● **Extracted records**
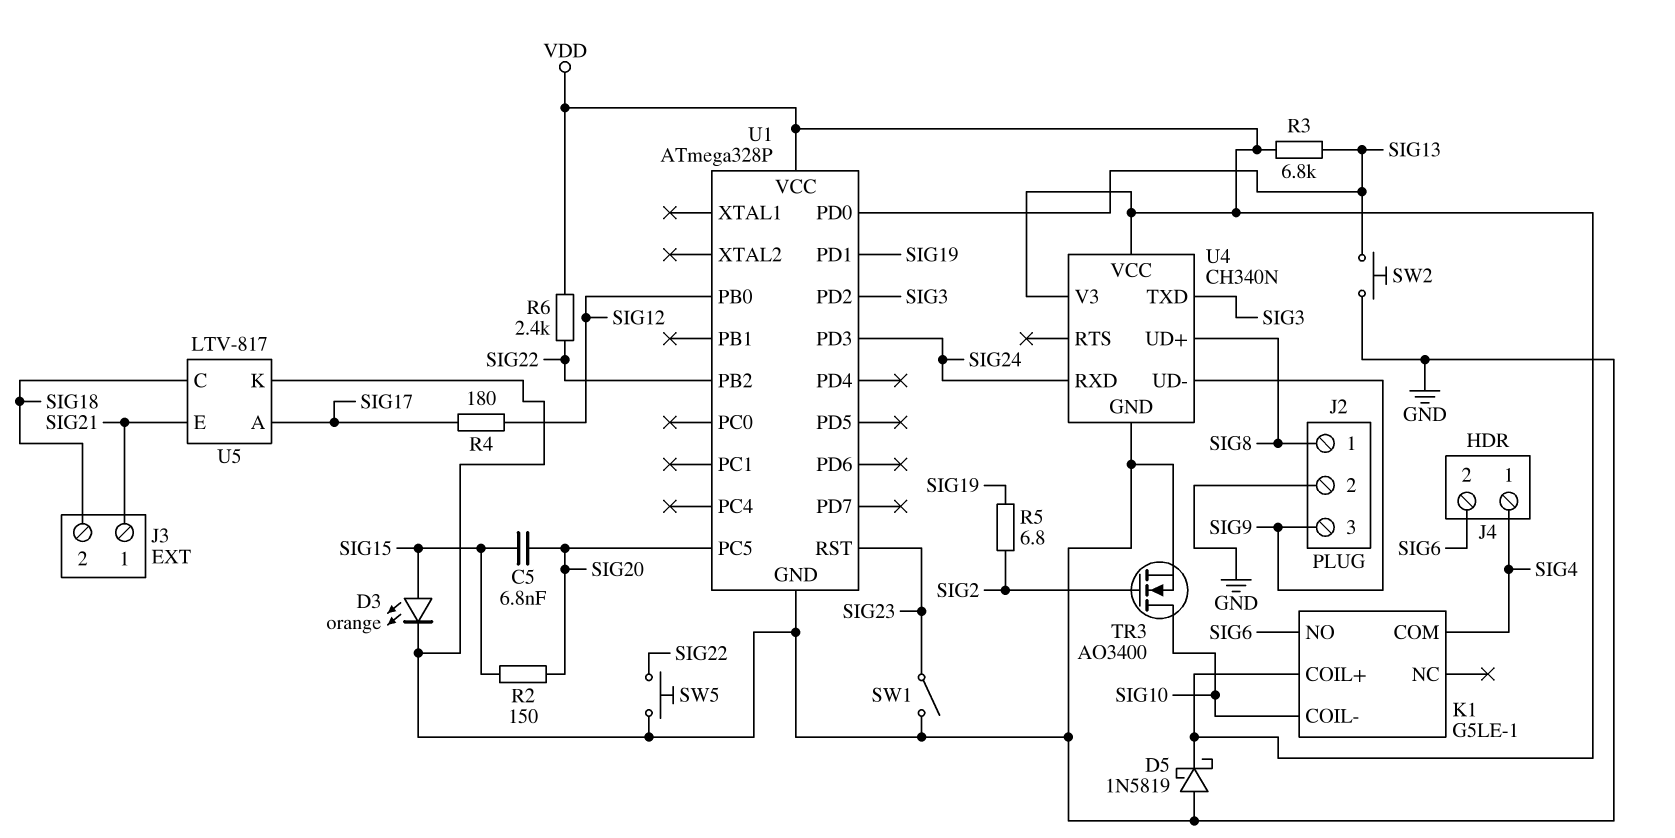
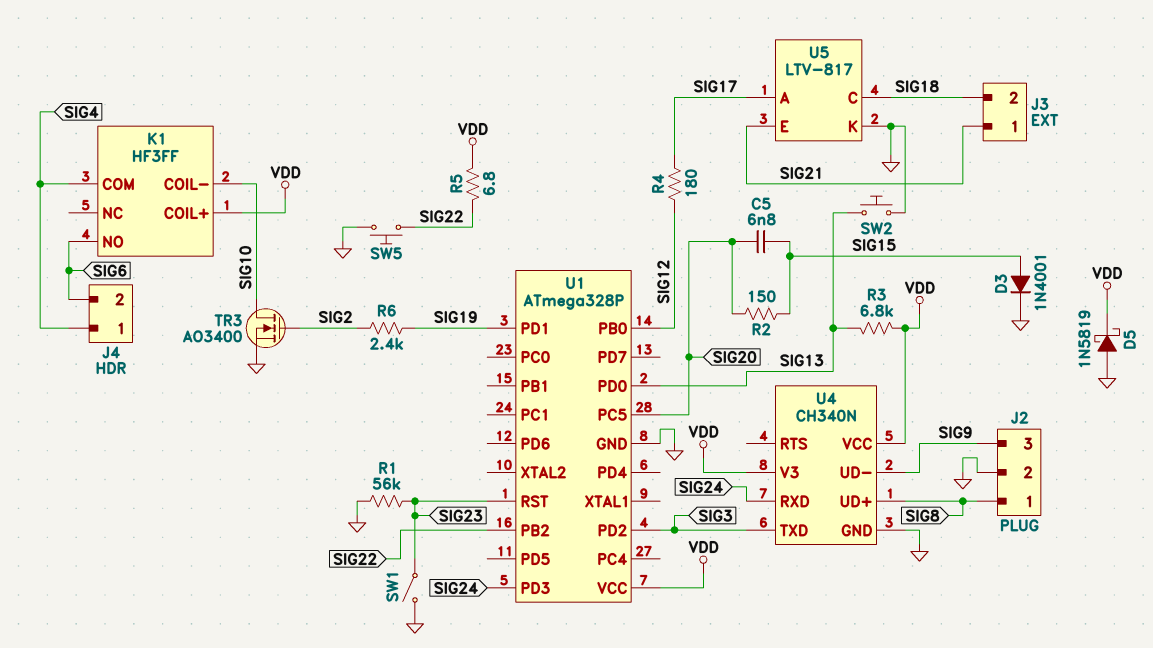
D3: LED orange (A SIG15, K GND) -> diode 1N4001 (A SIG15, K GND)
K1: G5LE-1 -> HF3FF
R1: none -> 56k (GND, SIG23)
R5: 6.8 (SIG2, SIG19) -> 6.8 (SIG22, VDD)
R6: 2.4k (SIG22, VDD) -> 2.4k (SIG2, SIG19)

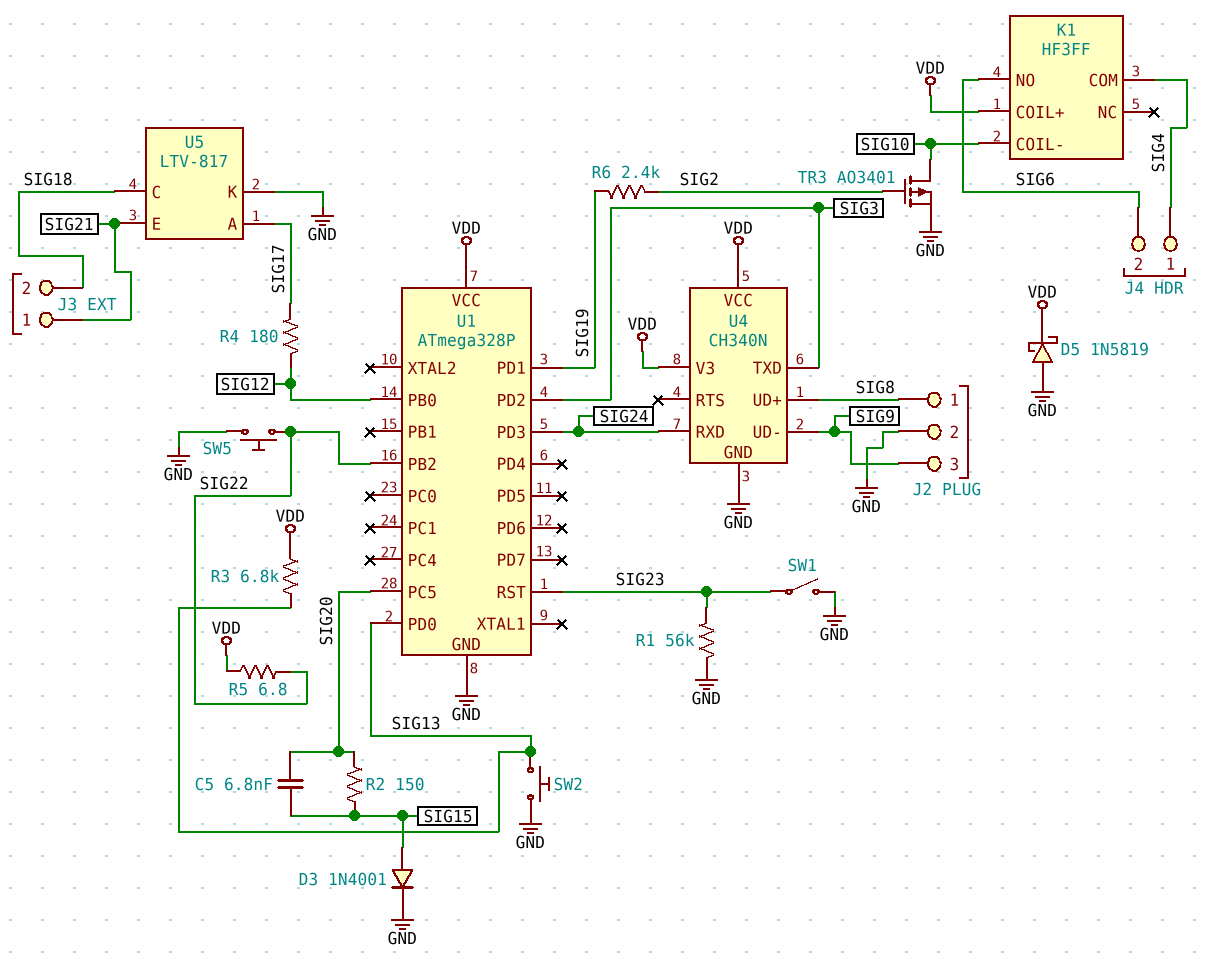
TR3: NMOS AO3400 (G SIG2, D SIG10, S GND) -> PMOS AO3401 (G SIG2, D SIG10, S GND)

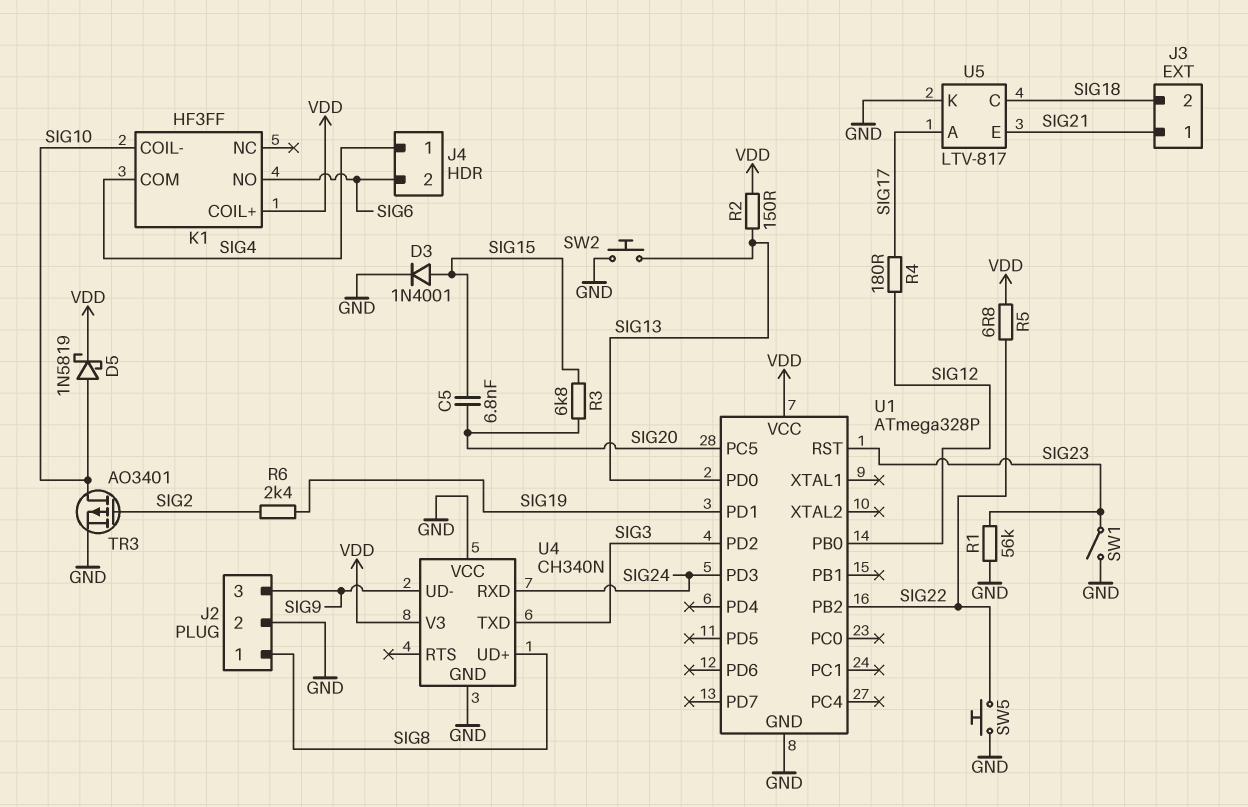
D5: schottky 1N5819 (A GND, K VDD) -> schottky 1N5819 (A SIG10, K VDD)
R2: 150 (SIG15, SIG20) -> 150 (SIG13, VDD)
R3: 6.8k (SIG13, VDD) -> 6.8k (SIG15, SIG20)
U4 pin VCC: VDD -> GND

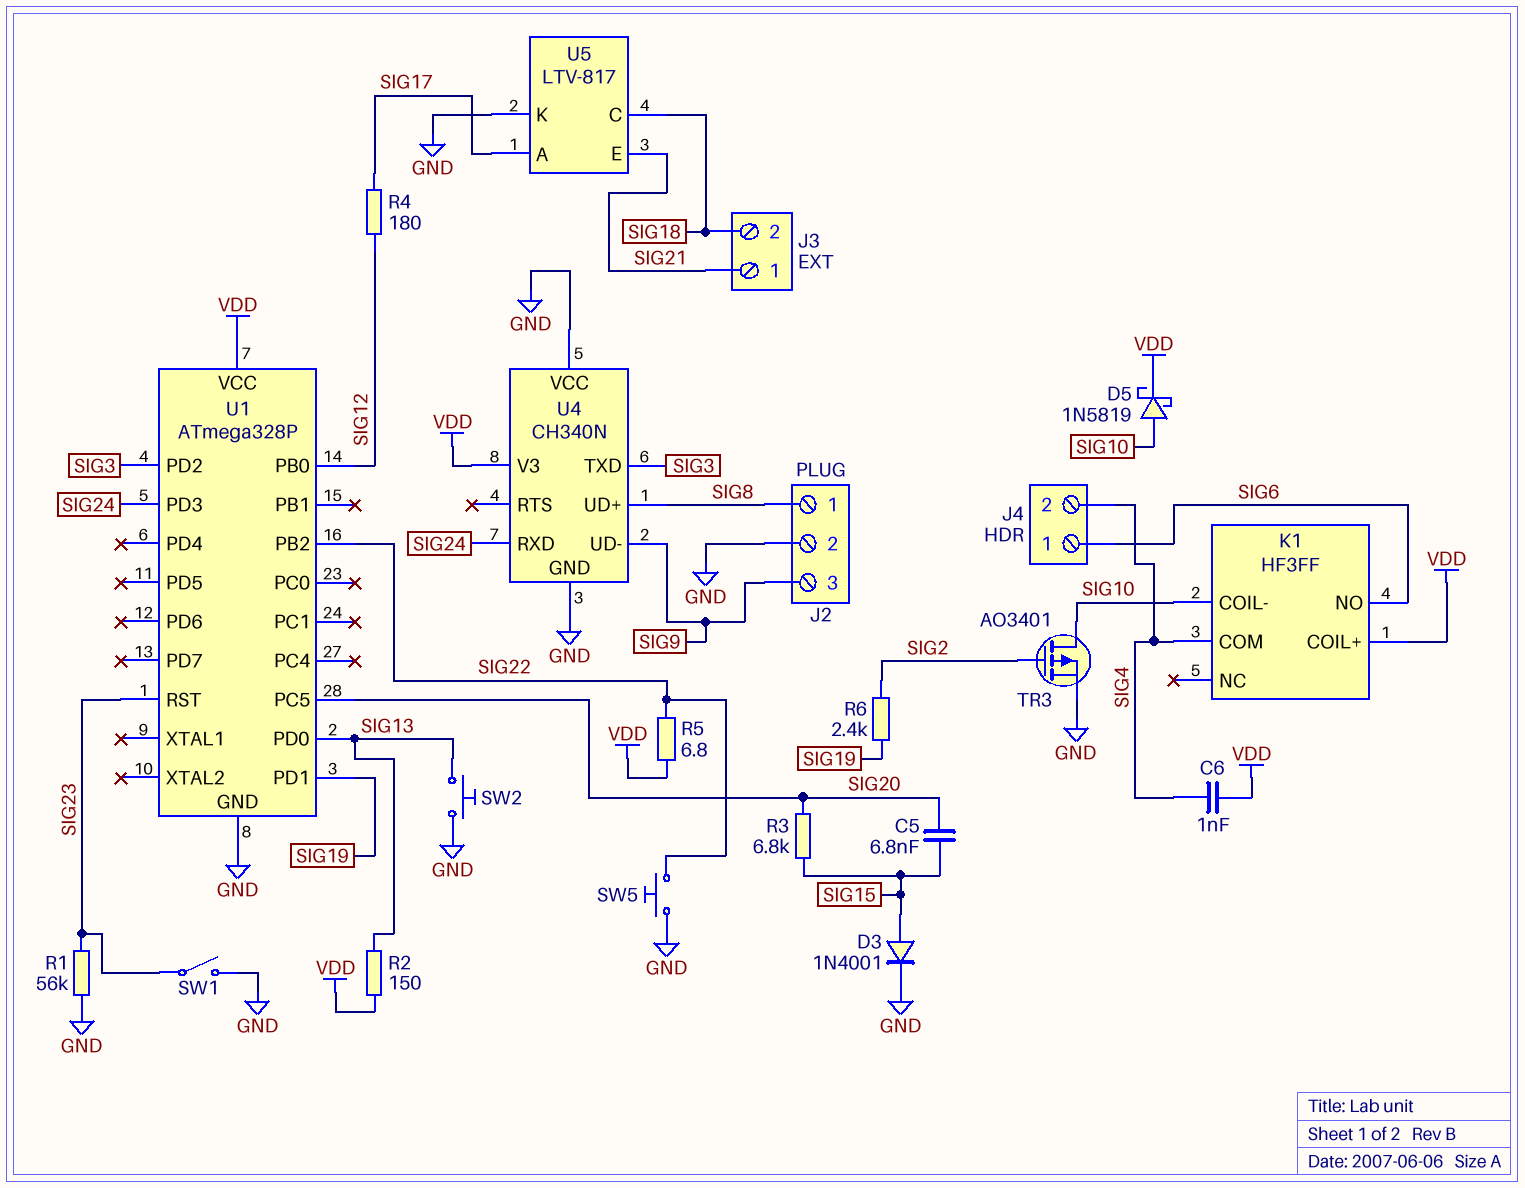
C6: none -> 1nF (SIG4, VDD)
J4 pin 1: SIG4 -> SIG6
J4 pin 2: SIG6 -> SIG4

● **Work order**
Print the material above exactly as it appears, but not its pictures.

● **Task solution**
D3: LED orange (A SIG15, K GND) -> diode 1N4001 (A SIG15, K GND)
K1: G5LE-1 -> HF3FF
R1: none -> 56k (GND, SIG23)
R5: 6.8 (SIG2, SIG19) -> 6.8 (SIG22, VDD)
R6: 2.4k (SIG22, VDD) -> 2.4k (SIG2, SIG19)

TR3: NMOS AO3400 (G SIG2, D SIG10, S GND) -> PMOS AO3401 (G SIG2, D SIG10, S GND)

D5: schottky 1N5819 (A GND, K VDD) -> schottky 1N5819 (A SIG10, K VDD)
R2: 150 (SIG15, SIG20) -> 150 (SIG13, VDD)
R3: 6.8k (SIG13, VDD) -> 6.8k (SIG15, SIG20)
U4 pin VCC: VDD -> GND

C6: none -> 1nF (SIG4, VDD)
J4 pin 1: SIG4 -> SIG6
J4 pin 2: SIG6 -> SIG4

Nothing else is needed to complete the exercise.